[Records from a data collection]
§
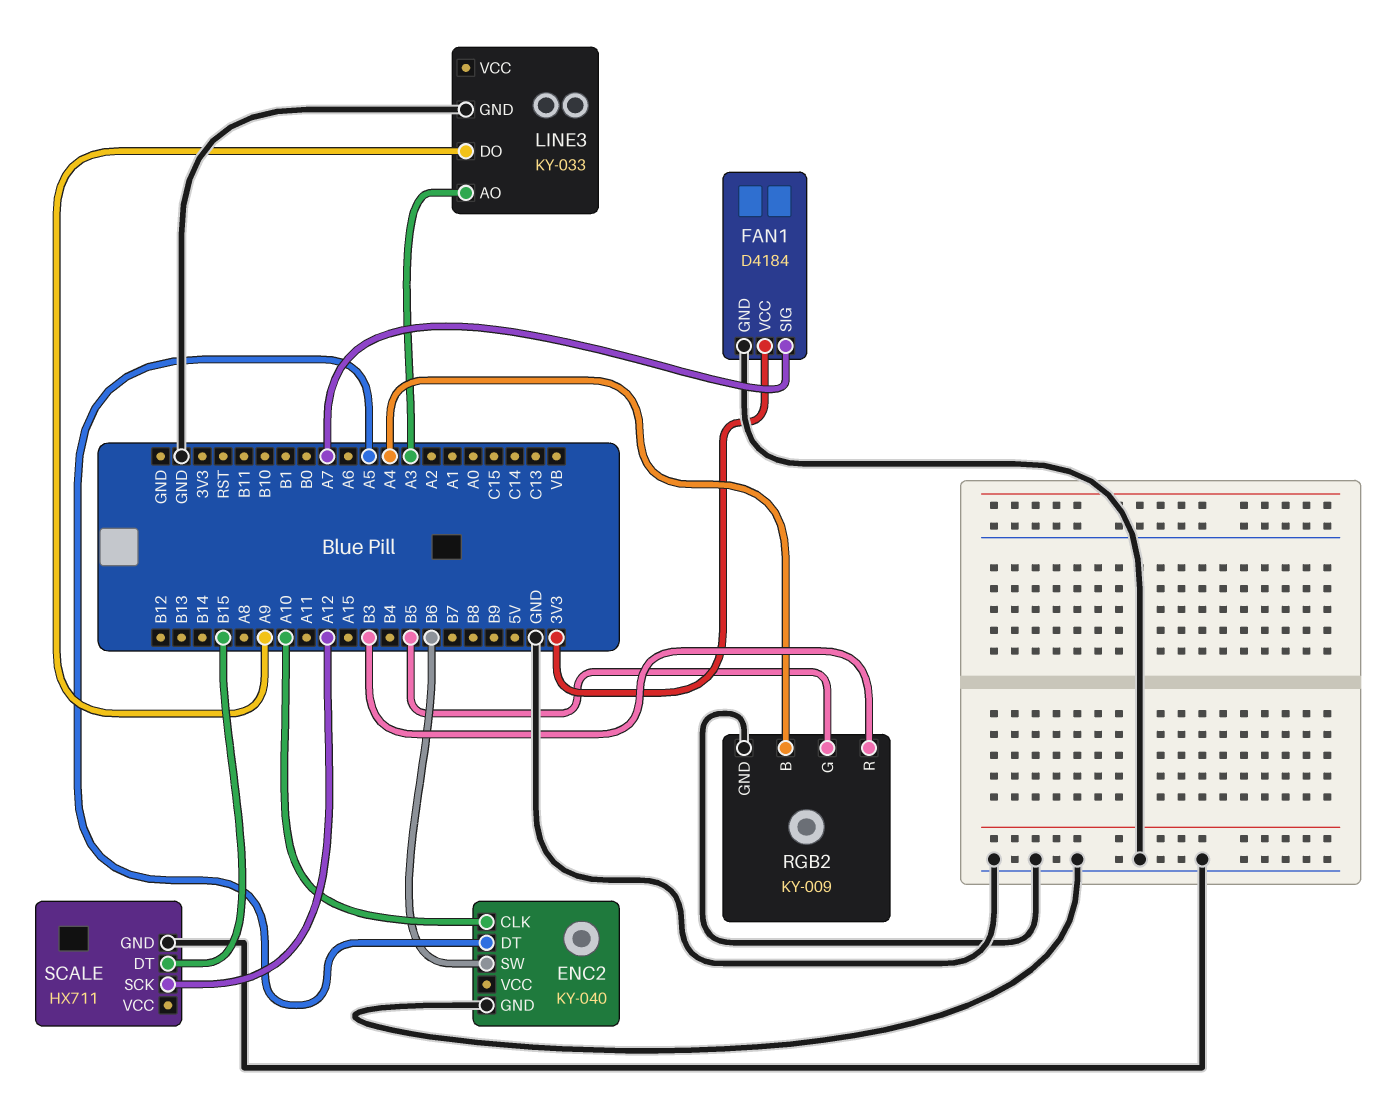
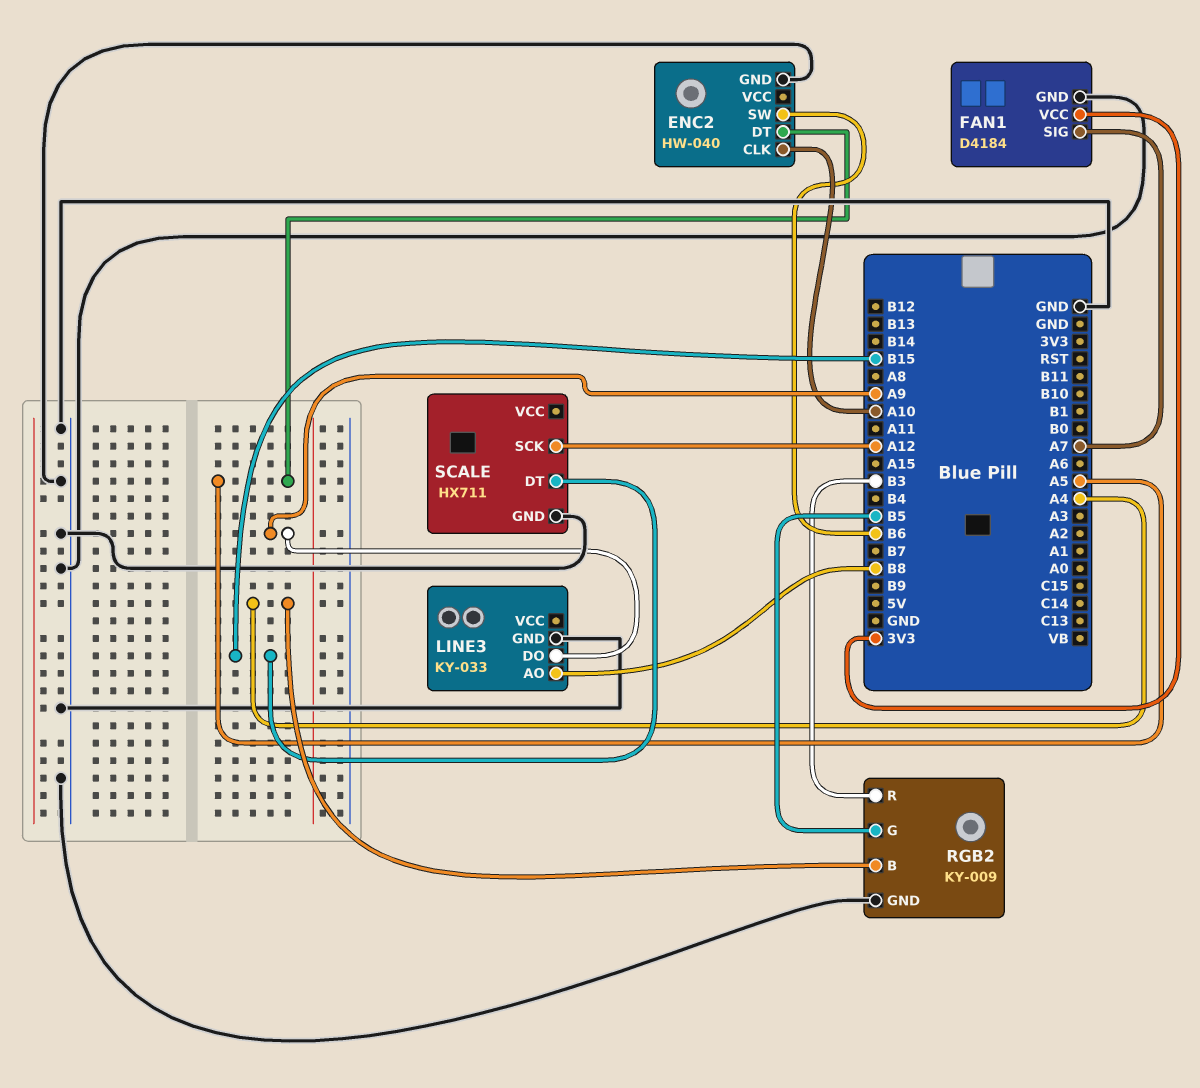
ENC2: KY-040 -> HW-040
LINE3 pin AO: A3 -> B8

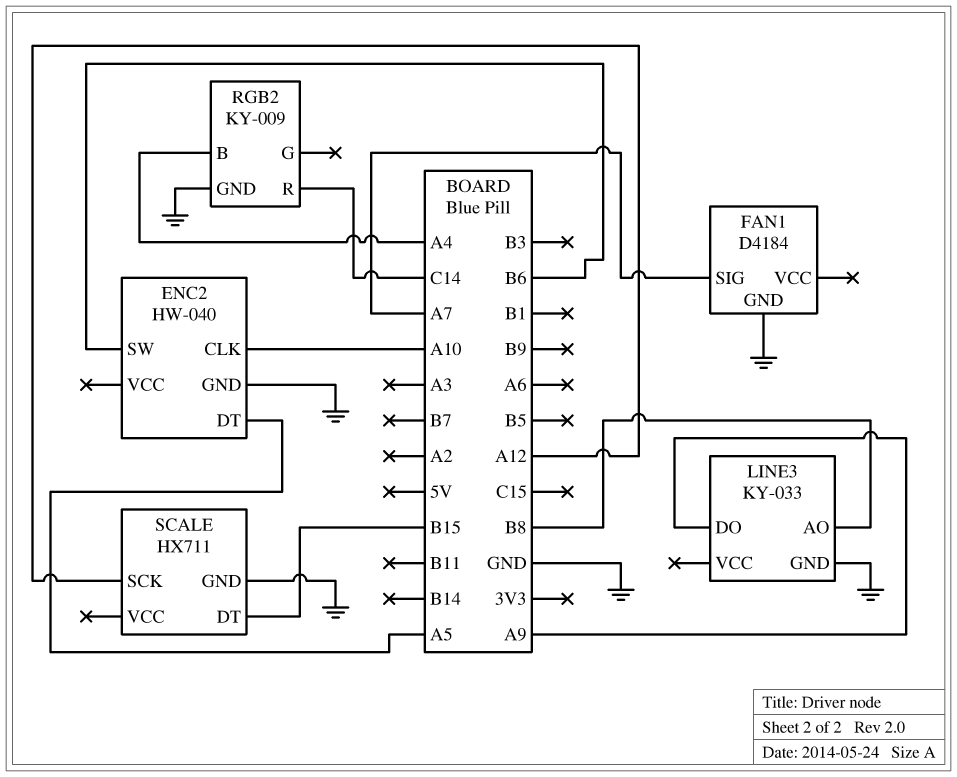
FAN1 pin VCC: 3V3 -> none
RGB2 pin G: B5 -> none
RGB2 pin R: B3 -> C14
§
What is required:
Pictures aside, return all the entries above exactly.

Solution:
ENC2: KY-040 -> HW-040
LINE3 pin AO: A3 -> B8

FAN1 pin VCC: 3V3 -> none
RGB2 pin G: B5 -> none
RGB2 pin R: B3 -> C14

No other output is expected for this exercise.